• [Aim of the exercise]
The word "down" may appear in some lines of the data; copy every such line.

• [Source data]
====================
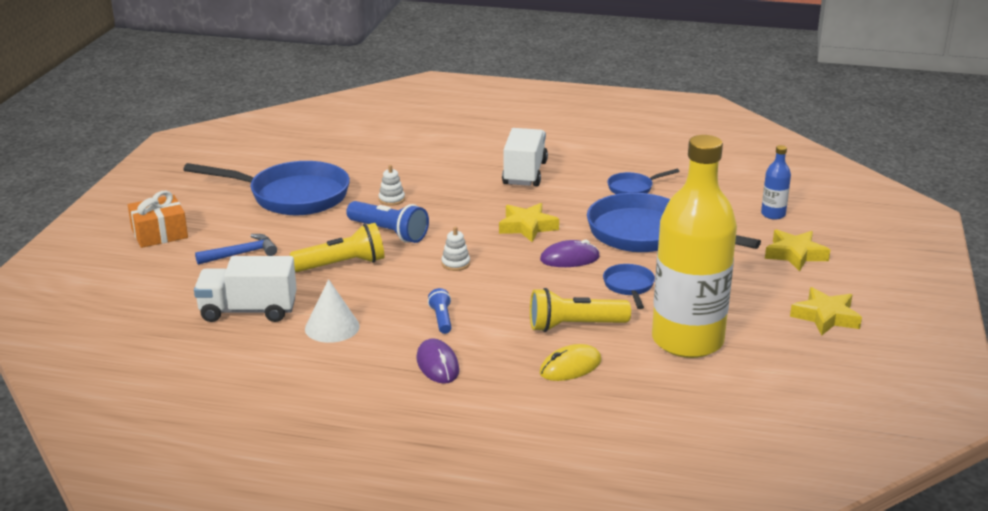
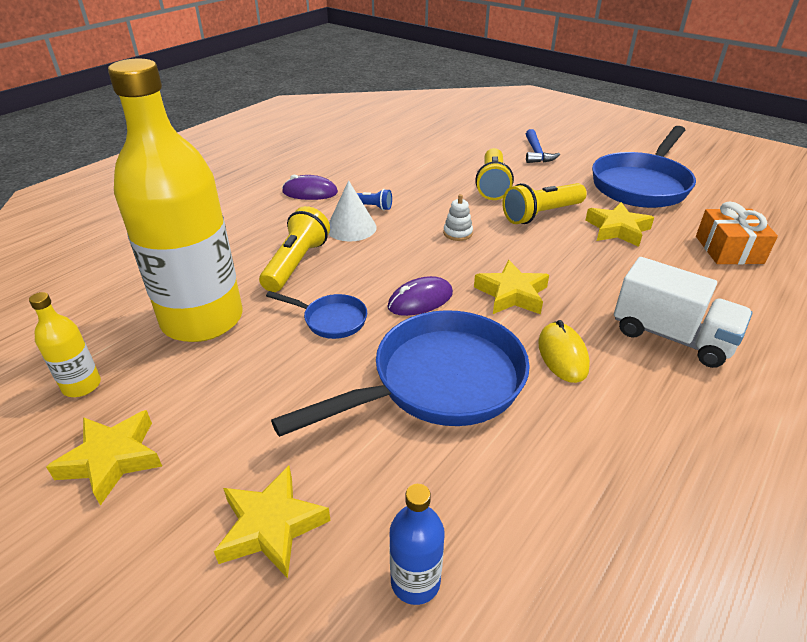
camera: 115 degrees right, 10 degrees up
(159, 233) = (587, 132): orange gift -> orange gift (728, 249)
(248, 311) = (447, 145): white truck -> none
(332, 327) = (398, 167): white cone -> white cone (351, 228)
(389, 233) = (541, 214): blue flashlight -> yellow flashlight
(391, 199) = (617, 229): white stacking toy -> yellow star
(569, 258) = (420, 300): purple mouse -> purple mouse turned 45 degrees clockwise
(570, 367) = (242, 243): yellow mouse -> yellow mouse (562, 355)
(633, 188) = (591, 429): blue pan -> none
(800, 359) = (82, 385): none -> yellow bottle

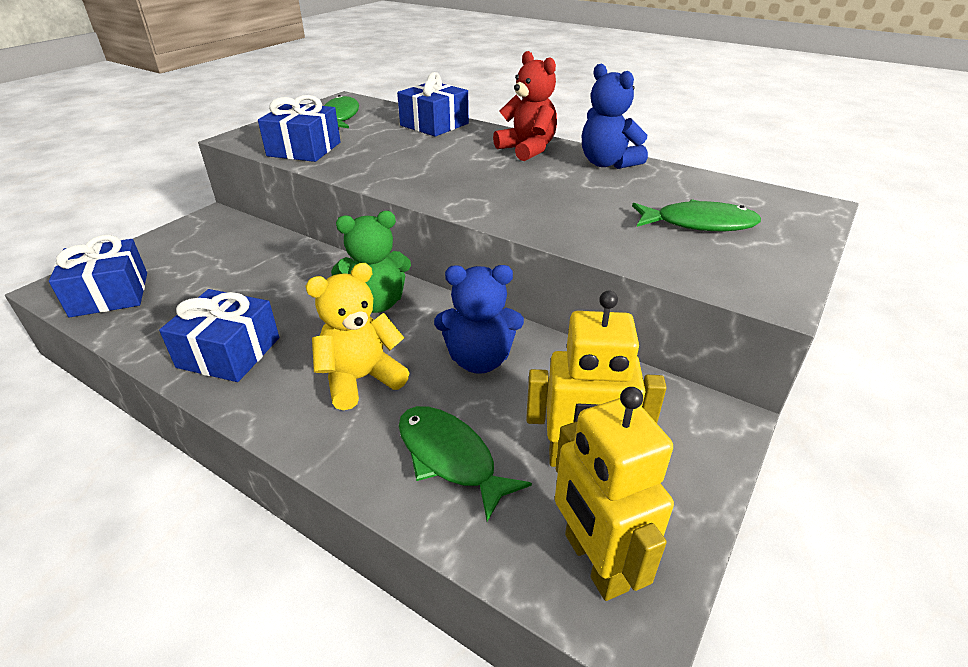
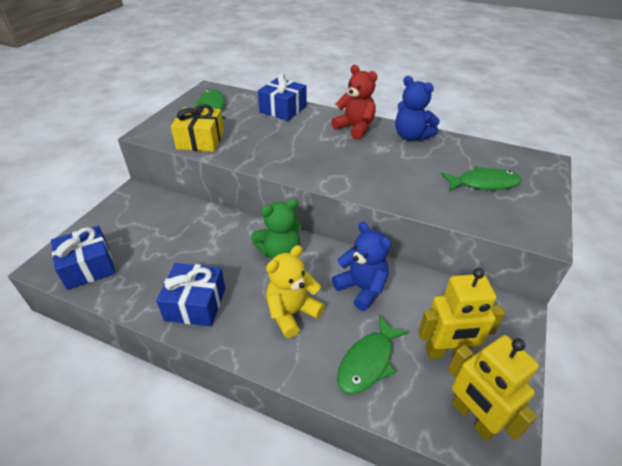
camera: 10 degrees left, 5 degrees up
(304, 149) = (200, 140): blue gift -> yellow gift
(450, 457) = (368, 362): green fish -> green fish turned 90 degrees counterclockwise
(479, 360) = (361, 288): blue teddy bear -> blue teddy bear turned 120 degrees counterclockwise

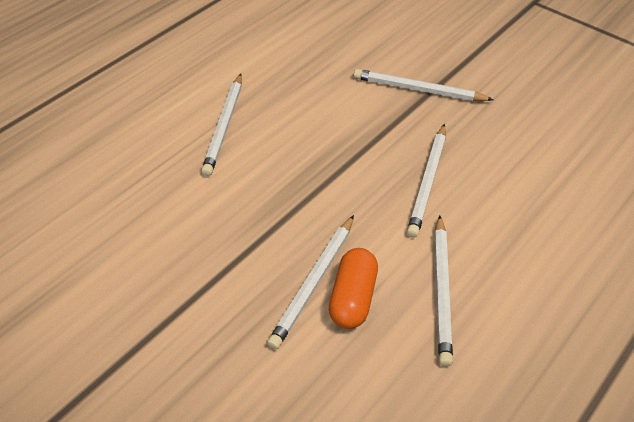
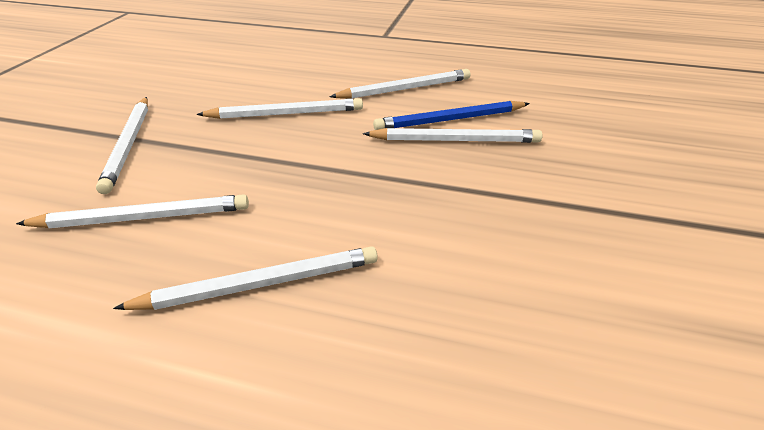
camera: 115 degrees left, 10 degrees down
(318, 90) = (143, 218): none -> white pencil
(353, 298) = (450, 120): orange capsule -> blue pencil

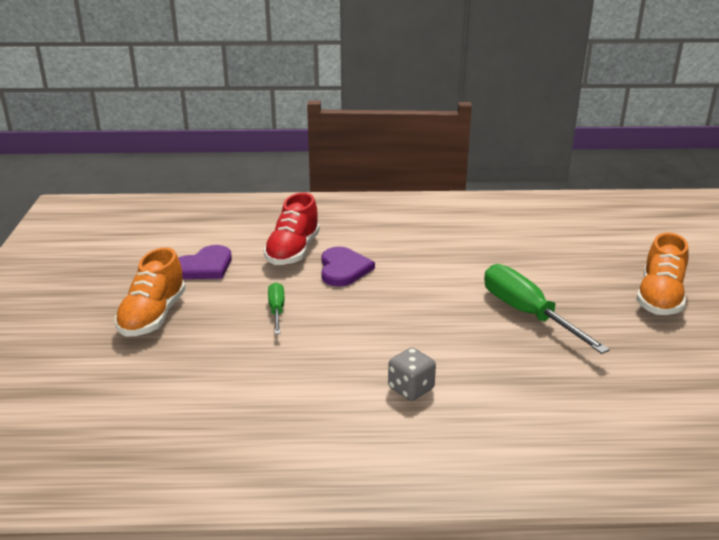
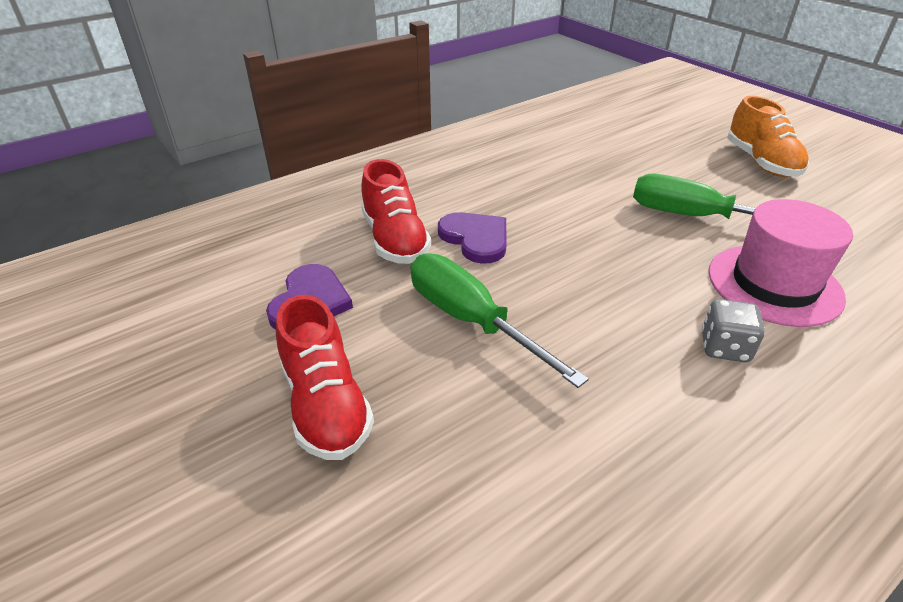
camera: 35 degrees left, 10 degrees up
(153, 316) = (326, 405): orange shoe -> red shoe
(276, 310) = (471, 320): green screwdriver -> green screwdriver, size x1.90
(512, 374) = (774, 284): none -> pink hat

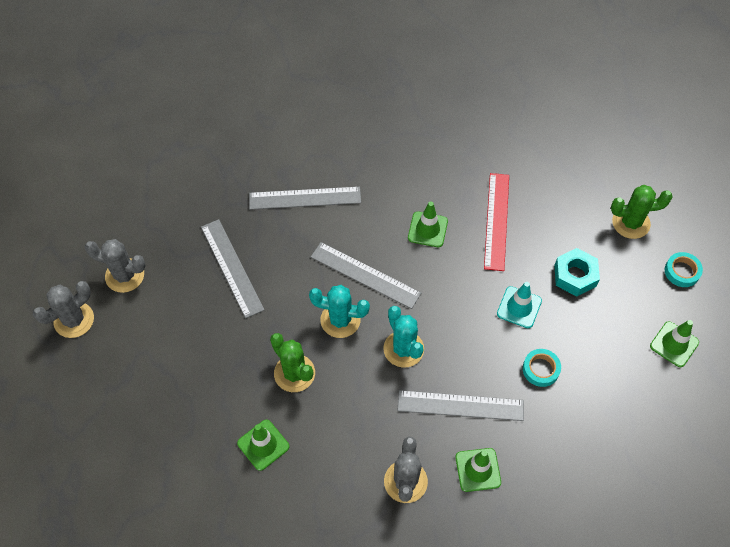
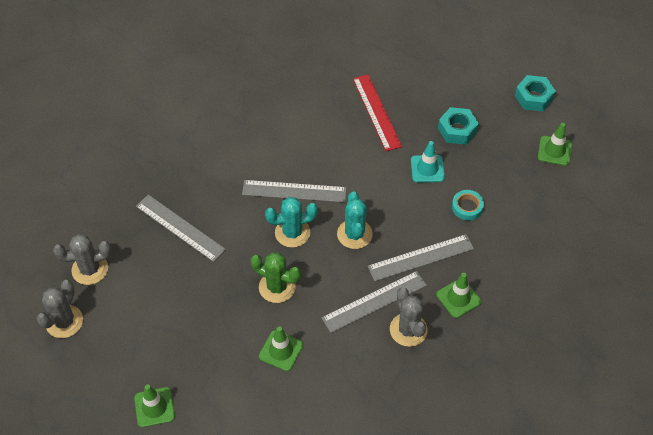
camera: 25 degrees left, 5 degrees down
(305, 198) = (212, 151): grey ruler -> grey ruler (374, 301)
(403, 349) = (354, 234): turquoise cactus -> turquoise cactus turned 45 degrees clockwise
(427, 229) = (326, 138): green traffic cone -> green traffic cone (154, 407)
(631, 223) = (478, 76): green cactus -> none
(682, 271) = (533, 97): turquoise tape -> turquoise nut

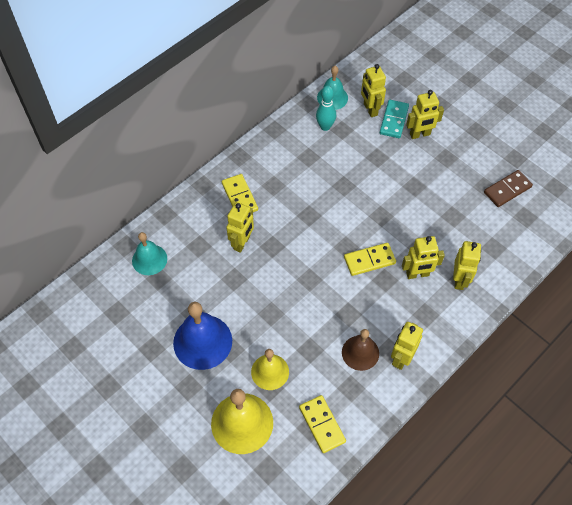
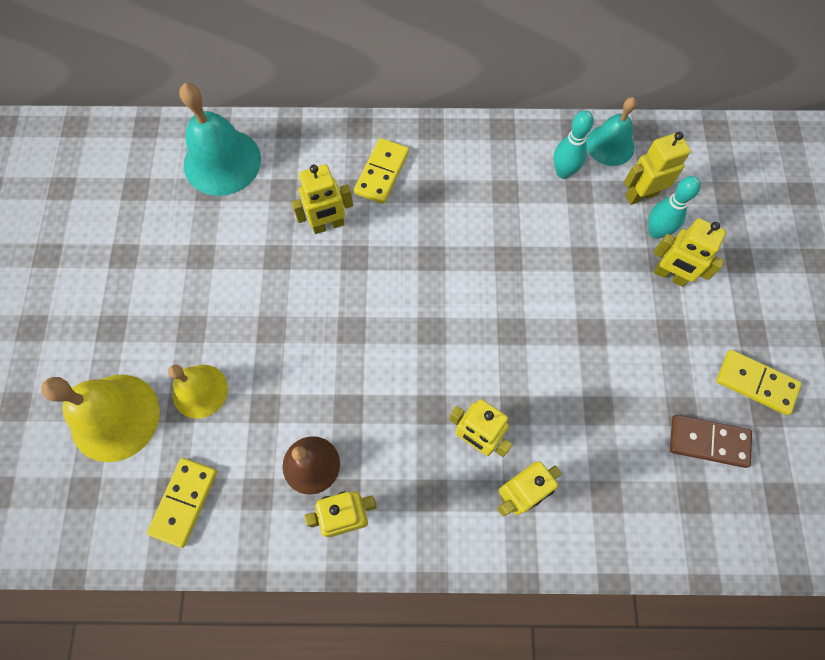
camera: 45 degrees right, 10 degrees up
(149, 259) = (222, 162): turquoise bell -> turquoise bell, size x1.58
(202, 341) = (175, 294): blue bell -> none
(369, 260) = (439, 370): yellow domino -> yellow domino (756, 383)
(370, 109) = (640, 195): yellow robot -> yellow robot turned 45 degrees clockwise
(394, 120) = (656, 231): turquoise domino -> turquoise bowling pin

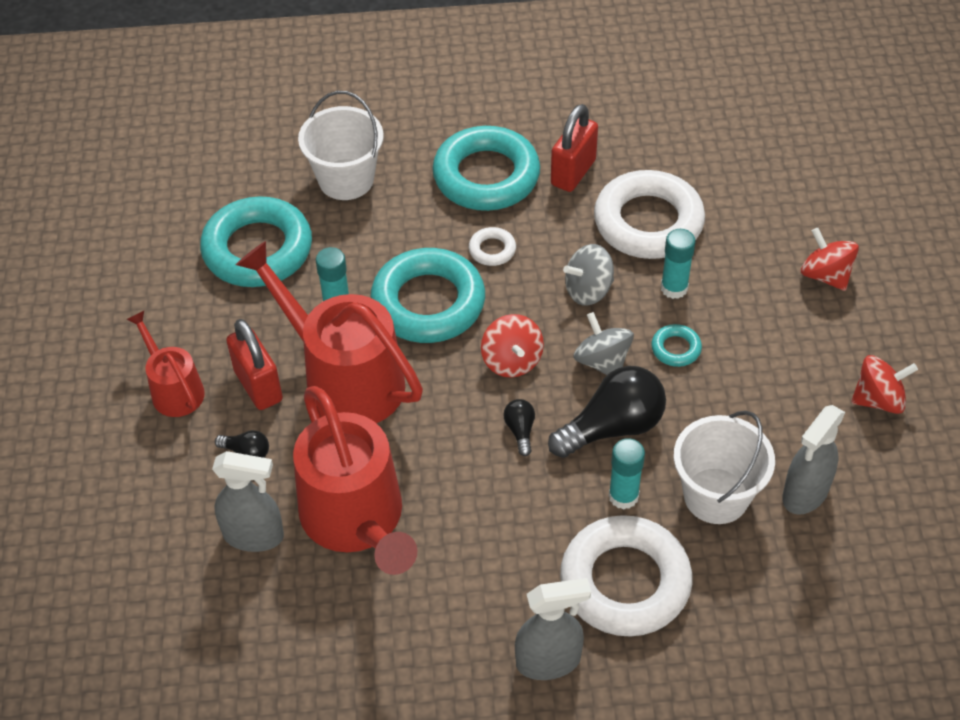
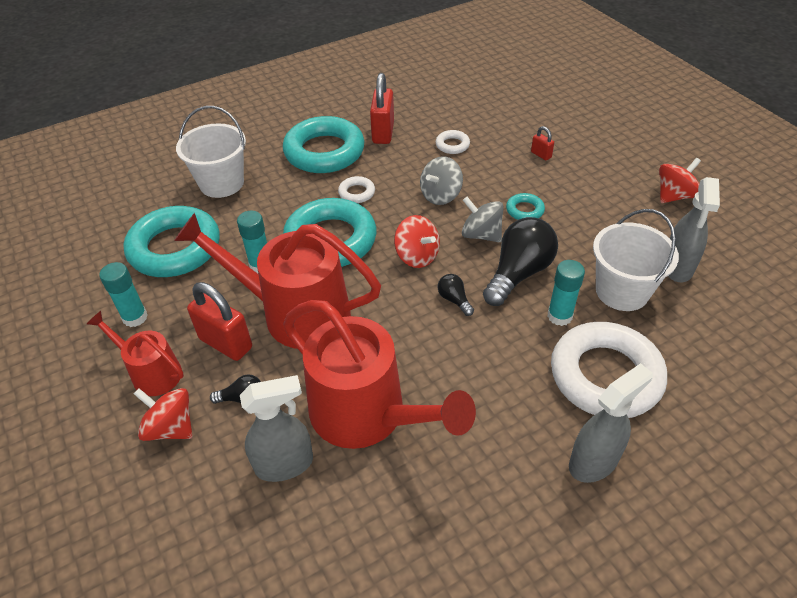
camera: 25 degrees left, 5 degrees down
(648, 222) = (452, 145): white ring -> white ring, size x0.43
(674, 288) = (497, 176): turquoise glue stick -> turquoise glue stick (135, 317)
(751, 277) = (541, 155): none -> red padlock
(825, 275) = (585, 139): red spinning top -> red spinning top (171, 428)

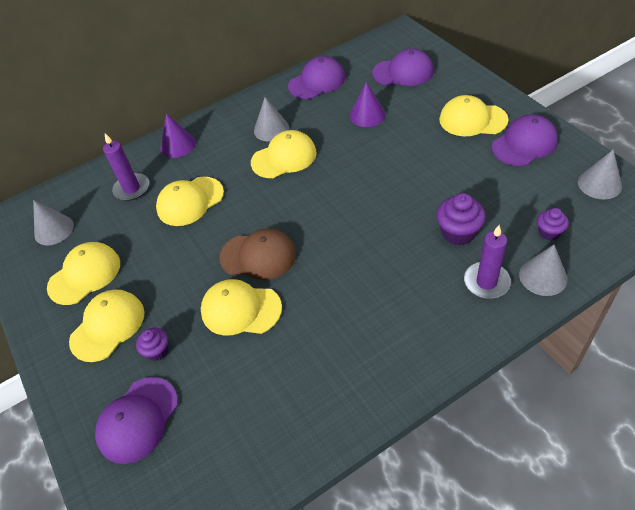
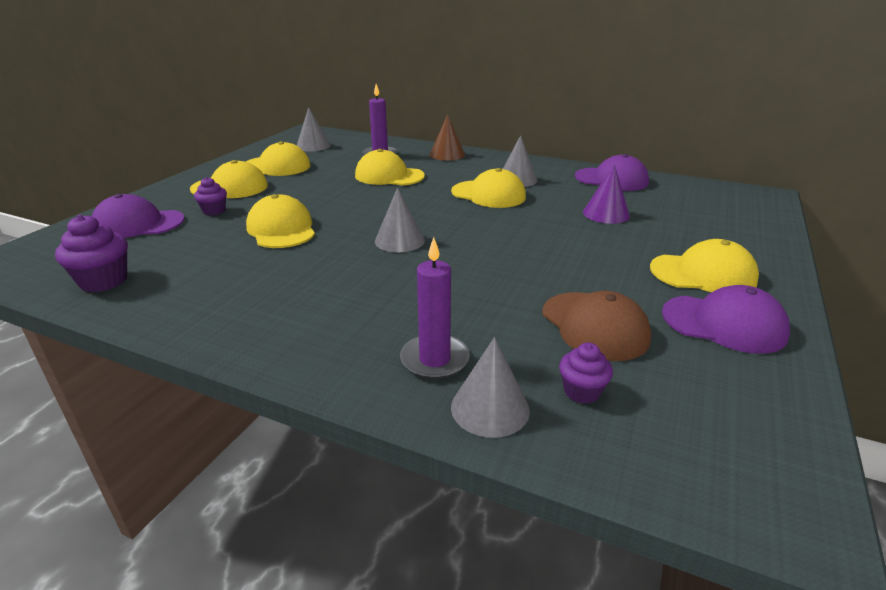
camera: 50 degrees right, 20 degrees down
(178, 145) = (447, 154): purple cone -> brown cone
(258, 256) = (352, 218): brown cap -> brown cap (594, 326)
(403, 72) = (704, 213): purple cap -> none
(458, 233) = (497, 316): purple cupcake -> purple cupcake (103, 281)
(472, 120) = (703, 274): yellow cap -> yellow cap turned 120 degrees clockwise
(599, 184) = (751, 419): grey cone -> grey cone (399, 240)

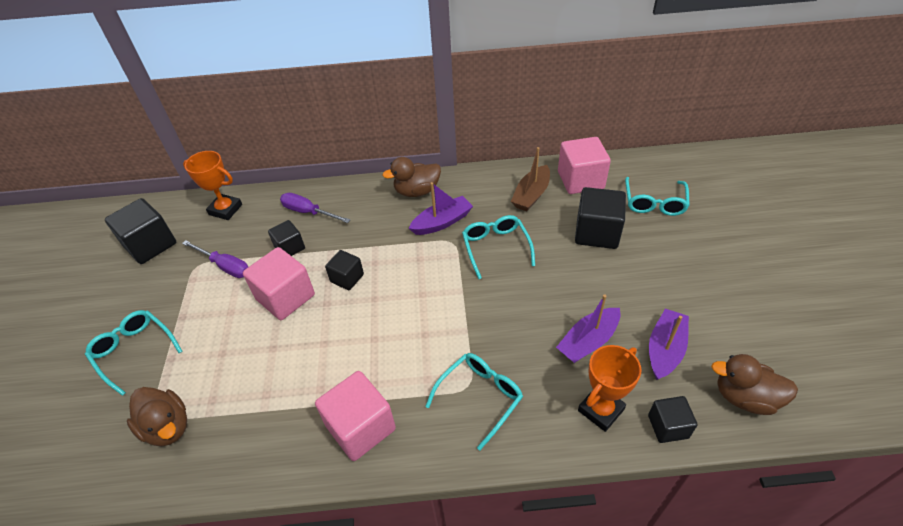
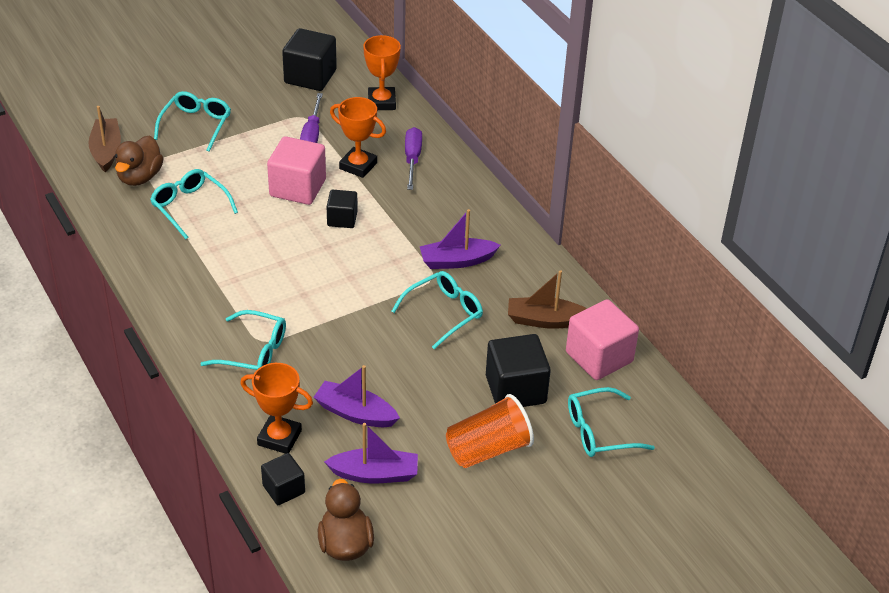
camera: 60 degrees right, 5 degrees down
(99, 449) = (106, 151): none -> brown boat
(246, 393) = (189, 206): none -> turquoise glasses
(289, 247) = (358, 166): black cube -> orange trophy
(360, 427) = (189, 286): pink cube -> none
(417, 191) = (493, 227): brown duck -> none
(442, 222) = (457, 261): purple boat -> purple boat turned 135 degrees clockwise
(655, 268) = (488, 449): none -> orange cup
====================
• [Response]
camera: 115 degrees left, 10 degrees down
camera: 25 degrees left, 5 degrees down
camera: 25 degrees left, 5 degrees down
camera: 50 degrees right, 20 degrees down
camera: 60 degrees right, 5 degrees down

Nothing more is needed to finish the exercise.